[Scene edit records]

════════════════════

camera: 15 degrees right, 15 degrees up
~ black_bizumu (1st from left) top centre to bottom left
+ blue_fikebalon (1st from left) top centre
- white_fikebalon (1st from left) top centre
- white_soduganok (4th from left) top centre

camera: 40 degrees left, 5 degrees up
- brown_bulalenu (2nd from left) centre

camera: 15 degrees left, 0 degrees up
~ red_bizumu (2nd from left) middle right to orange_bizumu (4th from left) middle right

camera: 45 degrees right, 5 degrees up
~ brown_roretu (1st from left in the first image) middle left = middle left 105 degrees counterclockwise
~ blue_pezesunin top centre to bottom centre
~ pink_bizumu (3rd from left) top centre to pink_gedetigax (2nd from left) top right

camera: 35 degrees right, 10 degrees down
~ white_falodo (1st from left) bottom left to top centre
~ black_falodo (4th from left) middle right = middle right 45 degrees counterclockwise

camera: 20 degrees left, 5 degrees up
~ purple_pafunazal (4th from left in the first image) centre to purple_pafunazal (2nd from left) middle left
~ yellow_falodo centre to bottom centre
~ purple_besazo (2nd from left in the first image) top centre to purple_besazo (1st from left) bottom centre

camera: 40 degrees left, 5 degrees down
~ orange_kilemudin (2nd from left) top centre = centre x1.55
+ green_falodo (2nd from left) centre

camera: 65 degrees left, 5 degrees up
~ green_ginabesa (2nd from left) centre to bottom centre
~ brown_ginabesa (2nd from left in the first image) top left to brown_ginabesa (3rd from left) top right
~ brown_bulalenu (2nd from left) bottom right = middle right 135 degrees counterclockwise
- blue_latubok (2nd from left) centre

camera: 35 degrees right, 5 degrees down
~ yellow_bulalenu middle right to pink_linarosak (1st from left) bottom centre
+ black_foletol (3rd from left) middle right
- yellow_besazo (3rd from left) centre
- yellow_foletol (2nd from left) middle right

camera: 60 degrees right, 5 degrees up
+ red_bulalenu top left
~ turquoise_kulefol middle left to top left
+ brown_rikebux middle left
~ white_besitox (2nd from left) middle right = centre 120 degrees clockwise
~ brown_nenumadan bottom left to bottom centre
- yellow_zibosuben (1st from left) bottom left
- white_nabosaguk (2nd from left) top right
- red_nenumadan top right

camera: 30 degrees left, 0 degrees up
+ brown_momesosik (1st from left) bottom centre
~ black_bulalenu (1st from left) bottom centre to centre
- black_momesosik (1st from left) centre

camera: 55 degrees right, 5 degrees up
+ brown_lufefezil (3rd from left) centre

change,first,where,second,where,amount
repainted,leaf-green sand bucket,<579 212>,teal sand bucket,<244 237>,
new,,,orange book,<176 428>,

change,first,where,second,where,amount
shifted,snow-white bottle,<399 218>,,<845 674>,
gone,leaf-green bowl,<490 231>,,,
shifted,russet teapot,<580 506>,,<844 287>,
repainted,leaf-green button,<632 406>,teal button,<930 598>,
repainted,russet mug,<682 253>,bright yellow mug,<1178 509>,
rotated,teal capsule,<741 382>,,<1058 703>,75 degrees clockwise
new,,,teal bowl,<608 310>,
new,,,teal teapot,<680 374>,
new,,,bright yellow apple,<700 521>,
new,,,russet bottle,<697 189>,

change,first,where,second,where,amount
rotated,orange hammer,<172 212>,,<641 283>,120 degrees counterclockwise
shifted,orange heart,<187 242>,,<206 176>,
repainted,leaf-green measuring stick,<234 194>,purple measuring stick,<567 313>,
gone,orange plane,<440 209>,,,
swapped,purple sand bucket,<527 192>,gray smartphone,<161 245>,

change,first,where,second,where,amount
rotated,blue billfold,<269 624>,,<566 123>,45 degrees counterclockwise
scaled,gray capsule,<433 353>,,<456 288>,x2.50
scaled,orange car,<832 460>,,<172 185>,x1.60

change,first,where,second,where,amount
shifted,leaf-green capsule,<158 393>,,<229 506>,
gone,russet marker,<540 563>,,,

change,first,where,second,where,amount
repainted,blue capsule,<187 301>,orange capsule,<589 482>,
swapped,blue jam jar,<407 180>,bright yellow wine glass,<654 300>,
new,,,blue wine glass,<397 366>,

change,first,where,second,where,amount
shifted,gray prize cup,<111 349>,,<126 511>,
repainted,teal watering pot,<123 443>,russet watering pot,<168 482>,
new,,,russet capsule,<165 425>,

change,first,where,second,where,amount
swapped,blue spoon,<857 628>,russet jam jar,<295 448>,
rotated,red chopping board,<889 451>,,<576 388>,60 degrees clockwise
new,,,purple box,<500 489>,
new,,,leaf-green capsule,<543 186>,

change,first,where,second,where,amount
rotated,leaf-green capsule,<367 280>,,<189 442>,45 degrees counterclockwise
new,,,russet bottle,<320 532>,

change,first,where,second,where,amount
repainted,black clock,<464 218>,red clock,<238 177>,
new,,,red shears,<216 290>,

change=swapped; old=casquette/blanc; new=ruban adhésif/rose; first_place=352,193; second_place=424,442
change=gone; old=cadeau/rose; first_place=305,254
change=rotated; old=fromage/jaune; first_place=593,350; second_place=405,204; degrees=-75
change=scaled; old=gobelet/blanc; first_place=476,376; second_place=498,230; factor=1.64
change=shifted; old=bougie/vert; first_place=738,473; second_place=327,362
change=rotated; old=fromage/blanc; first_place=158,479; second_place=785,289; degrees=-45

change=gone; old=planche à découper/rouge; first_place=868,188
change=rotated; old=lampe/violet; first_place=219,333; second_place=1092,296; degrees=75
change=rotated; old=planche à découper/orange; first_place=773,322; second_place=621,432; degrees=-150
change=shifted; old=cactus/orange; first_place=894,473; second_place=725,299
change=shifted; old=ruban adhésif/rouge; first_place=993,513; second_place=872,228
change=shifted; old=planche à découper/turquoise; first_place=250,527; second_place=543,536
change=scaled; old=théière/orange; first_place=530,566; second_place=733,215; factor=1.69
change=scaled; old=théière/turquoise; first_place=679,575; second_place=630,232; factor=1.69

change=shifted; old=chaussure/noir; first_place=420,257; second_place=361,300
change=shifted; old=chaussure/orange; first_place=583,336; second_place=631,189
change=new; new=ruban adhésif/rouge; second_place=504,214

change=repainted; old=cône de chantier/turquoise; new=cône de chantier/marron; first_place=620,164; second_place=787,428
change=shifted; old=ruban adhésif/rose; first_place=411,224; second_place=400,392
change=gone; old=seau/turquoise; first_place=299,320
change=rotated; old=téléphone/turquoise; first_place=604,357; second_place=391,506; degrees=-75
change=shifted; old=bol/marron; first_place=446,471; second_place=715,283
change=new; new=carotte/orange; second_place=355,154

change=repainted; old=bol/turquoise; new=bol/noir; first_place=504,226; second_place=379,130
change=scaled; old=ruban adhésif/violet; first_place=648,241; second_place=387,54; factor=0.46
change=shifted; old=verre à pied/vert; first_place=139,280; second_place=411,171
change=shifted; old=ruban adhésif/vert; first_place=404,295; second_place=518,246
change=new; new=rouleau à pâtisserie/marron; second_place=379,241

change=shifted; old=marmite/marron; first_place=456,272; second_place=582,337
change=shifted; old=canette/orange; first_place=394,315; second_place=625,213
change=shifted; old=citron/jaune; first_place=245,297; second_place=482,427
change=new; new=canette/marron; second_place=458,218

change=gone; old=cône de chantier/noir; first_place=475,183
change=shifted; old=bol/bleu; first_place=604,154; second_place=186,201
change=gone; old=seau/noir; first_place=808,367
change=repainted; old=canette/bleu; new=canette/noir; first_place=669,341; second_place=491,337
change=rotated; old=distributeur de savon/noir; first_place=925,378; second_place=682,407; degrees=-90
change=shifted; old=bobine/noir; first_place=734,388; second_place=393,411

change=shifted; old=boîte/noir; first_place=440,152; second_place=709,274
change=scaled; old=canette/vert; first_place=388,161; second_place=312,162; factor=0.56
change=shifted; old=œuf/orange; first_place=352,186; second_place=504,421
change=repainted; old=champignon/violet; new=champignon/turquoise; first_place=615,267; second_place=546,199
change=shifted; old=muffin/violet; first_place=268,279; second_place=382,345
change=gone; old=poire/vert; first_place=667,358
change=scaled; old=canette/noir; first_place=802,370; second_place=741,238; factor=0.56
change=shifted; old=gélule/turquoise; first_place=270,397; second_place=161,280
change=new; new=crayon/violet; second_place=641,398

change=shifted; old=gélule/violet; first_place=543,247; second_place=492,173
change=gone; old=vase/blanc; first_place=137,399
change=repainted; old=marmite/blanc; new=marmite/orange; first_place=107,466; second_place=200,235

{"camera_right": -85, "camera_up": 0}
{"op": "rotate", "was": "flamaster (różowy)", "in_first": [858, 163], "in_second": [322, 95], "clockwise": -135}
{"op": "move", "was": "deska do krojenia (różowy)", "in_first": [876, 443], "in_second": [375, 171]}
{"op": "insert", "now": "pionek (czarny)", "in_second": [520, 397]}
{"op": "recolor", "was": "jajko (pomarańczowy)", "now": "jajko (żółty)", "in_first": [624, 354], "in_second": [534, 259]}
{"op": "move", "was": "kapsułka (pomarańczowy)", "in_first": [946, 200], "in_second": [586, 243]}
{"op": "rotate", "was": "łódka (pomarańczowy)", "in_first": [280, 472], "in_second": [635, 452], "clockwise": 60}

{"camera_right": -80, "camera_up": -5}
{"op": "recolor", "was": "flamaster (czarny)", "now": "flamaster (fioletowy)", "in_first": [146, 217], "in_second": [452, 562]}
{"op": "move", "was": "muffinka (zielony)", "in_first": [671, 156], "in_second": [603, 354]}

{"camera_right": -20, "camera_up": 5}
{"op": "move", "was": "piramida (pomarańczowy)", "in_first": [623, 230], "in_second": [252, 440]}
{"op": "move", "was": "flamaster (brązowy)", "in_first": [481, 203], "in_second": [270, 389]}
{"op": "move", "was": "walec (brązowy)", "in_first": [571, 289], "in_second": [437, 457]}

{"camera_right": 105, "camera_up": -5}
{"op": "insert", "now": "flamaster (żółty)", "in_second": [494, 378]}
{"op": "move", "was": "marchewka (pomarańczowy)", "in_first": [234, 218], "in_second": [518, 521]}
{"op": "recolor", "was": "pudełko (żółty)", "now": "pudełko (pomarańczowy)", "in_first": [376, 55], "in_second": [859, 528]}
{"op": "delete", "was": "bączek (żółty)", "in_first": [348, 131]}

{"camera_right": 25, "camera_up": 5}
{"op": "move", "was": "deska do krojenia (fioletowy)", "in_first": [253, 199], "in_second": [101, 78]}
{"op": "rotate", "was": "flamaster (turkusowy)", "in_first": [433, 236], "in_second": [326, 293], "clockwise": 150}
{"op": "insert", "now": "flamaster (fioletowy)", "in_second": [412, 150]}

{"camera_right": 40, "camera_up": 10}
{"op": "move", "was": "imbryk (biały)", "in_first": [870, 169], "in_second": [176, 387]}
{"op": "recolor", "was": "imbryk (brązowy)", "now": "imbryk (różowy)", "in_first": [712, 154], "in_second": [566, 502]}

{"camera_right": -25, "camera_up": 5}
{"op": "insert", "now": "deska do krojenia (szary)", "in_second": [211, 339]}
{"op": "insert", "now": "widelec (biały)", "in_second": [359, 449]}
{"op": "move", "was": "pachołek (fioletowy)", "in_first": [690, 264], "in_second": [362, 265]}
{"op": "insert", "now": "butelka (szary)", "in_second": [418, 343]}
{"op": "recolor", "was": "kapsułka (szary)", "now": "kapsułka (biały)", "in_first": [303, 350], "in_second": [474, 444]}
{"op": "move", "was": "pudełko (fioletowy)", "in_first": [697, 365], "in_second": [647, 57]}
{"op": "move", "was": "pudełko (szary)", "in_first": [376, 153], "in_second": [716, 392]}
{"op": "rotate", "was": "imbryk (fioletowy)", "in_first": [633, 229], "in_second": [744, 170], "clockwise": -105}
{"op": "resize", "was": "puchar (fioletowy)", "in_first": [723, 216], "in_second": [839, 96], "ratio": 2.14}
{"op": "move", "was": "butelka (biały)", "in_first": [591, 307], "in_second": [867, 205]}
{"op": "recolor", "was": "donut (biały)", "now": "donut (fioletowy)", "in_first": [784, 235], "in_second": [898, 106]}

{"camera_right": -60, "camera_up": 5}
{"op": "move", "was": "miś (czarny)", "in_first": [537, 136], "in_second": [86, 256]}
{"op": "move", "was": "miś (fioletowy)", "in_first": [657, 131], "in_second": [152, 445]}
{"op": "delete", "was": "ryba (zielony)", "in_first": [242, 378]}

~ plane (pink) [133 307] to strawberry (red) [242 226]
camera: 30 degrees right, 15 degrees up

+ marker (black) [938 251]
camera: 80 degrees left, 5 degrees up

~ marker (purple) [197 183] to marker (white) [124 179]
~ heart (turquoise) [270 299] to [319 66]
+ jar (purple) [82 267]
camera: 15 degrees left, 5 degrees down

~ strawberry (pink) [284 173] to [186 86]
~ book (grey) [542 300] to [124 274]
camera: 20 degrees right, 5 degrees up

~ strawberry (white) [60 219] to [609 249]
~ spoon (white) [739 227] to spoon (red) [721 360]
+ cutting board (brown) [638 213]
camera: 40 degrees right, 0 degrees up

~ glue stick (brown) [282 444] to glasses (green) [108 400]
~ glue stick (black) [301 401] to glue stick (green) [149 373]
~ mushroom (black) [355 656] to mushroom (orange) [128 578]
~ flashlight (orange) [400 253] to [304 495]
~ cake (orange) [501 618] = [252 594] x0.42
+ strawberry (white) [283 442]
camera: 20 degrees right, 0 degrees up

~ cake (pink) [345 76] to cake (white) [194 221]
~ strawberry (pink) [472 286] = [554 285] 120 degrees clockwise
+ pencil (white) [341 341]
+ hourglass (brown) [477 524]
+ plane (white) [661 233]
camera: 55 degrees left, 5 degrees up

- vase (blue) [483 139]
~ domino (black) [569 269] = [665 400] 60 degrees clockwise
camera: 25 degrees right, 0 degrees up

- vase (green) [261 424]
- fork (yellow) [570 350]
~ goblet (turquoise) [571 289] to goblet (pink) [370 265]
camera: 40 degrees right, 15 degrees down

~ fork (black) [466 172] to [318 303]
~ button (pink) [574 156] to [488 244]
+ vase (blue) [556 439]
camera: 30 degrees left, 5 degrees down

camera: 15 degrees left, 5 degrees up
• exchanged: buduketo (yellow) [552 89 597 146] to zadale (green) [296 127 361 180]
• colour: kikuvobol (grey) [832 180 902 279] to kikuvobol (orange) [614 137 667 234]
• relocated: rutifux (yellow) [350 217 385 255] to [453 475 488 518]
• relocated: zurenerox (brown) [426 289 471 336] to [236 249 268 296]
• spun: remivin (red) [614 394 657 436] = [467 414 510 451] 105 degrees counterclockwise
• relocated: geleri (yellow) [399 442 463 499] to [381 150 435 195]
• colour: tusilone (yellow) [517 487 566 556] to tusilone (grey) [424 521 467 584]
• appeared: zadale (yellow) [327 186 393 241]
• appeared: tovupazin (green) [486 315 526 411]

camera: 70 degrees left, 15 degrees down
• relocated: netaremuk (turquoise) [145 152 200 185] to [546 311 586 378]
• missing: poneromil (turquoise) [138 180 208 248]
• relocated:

════════════════════

What to do: Each line of the data that has the string "colour" should be returned.

Solution for this problem:
• colour: kikuvobol (grey) [832 180 902 279] to kikuvobol (orange) [614 137 667 234]
• colour: tusilone (yellow) [517 487 566 556] to tusilone (grey) [424 521 467 584]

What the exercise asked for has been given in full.